YOUR OBJECTIVE> Please write out the data that follows, word for word.

MATERIAL FOR THIS TASK>

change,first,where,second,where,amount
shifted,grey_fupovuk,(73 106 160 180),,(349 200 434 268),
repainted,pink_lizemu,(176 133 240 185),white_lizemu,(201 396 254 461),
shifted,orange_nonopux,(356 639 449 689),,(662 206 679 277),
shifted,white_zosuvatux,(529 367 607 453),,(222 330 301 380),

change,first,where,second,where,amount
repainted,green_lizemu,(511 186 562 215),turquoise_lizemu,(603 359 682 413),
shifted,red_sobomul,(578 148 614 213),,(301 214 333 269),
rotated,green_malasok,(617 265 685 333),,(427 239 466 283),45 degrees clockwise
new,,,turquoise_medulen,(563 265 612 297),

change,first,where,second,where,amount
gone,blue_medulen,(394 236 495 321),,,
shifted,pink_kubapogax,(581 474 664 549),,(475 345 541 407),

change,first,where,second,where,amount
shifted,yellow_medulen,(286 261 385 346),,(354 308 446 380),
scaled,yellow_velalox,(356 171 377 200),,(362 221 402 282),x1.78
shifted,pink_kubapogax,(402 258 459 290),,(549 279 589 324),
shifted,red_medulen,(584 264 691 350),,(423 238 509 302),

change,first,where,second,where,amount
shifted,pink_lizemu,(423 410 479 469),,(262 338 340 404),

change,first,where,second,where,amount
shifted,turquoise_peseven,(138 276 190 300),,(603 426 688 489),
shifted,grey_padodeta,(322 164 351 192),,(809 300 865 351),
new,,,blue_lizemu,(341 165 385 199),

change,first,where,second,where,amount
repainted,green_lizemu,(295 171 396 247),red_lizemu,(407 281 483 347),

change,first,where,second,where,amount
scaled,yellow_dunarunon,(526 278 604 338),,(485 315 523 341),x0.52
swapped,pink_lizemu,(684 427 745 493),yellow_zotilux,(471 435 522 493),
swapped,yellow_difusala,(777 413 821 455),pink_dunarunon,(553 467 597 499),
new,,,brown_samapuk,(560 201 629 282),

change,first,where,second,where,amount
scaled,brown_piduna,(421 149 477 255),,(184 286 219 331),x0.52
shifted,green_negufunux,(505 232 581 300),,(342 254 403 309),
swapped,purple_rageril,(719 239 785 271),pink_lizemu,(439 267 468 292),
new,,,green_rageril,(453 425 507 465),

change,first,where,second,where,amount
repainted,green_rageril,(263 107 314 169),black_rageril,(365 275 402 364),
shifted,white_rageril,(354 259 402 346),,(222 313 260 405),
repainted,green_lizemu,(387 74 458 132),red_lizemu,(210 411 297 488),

WORKED SOLUTION>
change,first,where,second,where,amount
shifted,grey_fupovuk,(73 106 160 180),,(349 200 434 268),
repainted,pink_lizemu,(176 133 240 185),white_lizemu,(201 396 254 461),
shifted,orange_nonopux,(356 639 449 689),,(662 206 679 277),
shifted,white_zosuvatux,(529 367 607 453),,(222 330 301 380),

change,first,where,second,where,amount
repainted,green_lizemu,(511 186 562 215),turquoise_lizemu,(603 359 682 413),
shifted,red_sobomul,(578 148 614 213),,(301 214 333 269),
rotated,green_malasok,(617 265 685 333),,(427 239 466 283),45 degrees clockwise
new,,,turquoise_medulen,(563 265 612 297),

change,first,where,second,where,amount
gone,blue_medulen,(394 236 495 321),,,
shifted,pink_kubapogax,(581 474 664 549),,(475 345 541 407),

change,first,where,second,where,amount
shifted,yellow_medulen,(286 261 385 346),,(354 308 446 380),
scaled,yellow_velalox,(356 171 377 200),,(362 221 402 282),x1.78
shifted,pink_kubapogax,(402 258 459 290),,(549 279 589 324),
shifted,red_medulen,(584 264 691 350),,(423 238 509 302),

change,first,where,second,where,amount
shifted,pink_lizemu,(423 410 479 469),,(262 338 340 404),

change,first,where,second,where,amount
shifted,turquoise_peseven,(138 276 190 300),,(603 426 688 489),
shifted,grey_padodeta,(322 164 351 192),,(809 300 865 351),
new,,,blue_lizemu,(341 165 385 199),

change,first,where,second,where,amount
repainted,green_lizemu,(295 171 396 247),red_lizemu,(407 281 483 347),

change,first,where,second,where,amount
scaled,yellow_dunarunon,(526 278 604 338),,(485 315 523 341),x0.52
swapped,pink_lizemu,(684 427 745 493),yellow_zotilux,(471 435 522 493),
swapped,yellow_difusala,(777 413 821 455),pink_dunarunon,(553 467 597 499),
new,,,brown_samapuk,(560 201 629 282),

change,first,where,second,where,amount
scaled,brown_piduna,(421 149 477 255),,(184 286 219 331),x0.52
shifted,green_negufunux,(505 232 581 300),,(342 254 403 309),
swapped,purple_rageril,(719 239 785 271),pink_lizemu,(439 267 468 292),
new,,,green_rageril,(453 425 507 465),

change,first,where,second,where,amount
repainted,green_rageril,(263 107 314 169),black_rageril,(365 275 402 364),
shifted,white_rageril,(354 259 402 346),,(222 313 260 405),
repainted,green_lizemu,(387 74 458 132),red_lizemu,(210 411 297 488),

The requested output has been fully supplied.